[Stored dataset items]

════════

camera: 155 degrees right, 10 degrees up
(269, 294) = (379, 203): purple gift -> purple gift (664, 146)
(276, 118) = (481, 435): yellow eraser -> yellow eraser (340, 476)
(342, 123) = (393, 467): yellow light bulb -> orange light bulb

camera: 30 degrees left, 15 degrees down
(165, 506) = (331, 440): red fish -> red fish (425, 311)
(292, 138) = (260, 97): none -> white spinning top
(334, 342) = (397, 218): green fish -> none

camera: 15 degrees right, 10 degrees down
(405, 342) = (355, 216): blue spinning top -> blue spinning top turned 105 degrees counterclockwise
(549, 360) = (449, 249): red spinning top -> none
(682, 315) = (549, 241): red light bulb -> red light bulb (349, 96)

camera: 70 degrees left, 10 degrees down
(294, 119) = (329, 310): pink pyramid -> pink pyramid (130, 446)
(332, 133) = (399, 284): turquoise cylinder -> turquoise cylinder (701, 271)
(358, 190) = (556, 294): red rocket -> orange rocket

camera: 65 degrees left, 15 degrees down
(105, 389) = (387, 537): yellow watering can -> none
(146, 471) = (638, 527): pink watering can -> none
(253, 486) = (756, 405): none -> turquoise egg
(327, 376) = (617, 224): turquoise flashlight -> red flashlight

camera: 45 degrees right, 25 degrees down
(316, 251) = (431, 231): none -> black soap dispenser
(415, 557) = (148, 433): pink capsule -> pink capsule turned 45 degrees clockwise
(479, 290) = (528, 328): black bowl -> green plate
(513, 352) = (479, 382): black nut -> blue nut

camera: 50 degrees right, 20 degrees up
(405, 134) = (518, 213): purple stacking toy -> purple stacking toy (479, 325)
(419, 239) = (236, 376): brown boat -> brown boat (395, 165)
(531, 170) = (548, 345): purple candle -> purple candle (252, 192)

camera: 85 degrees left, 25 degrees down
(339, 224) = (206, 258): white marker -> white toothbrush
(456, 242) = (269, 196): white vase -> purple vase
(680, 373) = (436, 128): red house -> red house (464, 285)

════════

__TASK DETAILS__
Could you set down exactly the lines above, from the one containing "(339, 224) = (206, 258): white" through the last, including both and nothing else?

__ANSWER SECTION__
(339, 224) = (206, 258): white marker -> white toothbrush
(456, 242) = (269, 196): white vase -> purple vase
(680, 373) = (436, 128): red house -> red house (464, 285)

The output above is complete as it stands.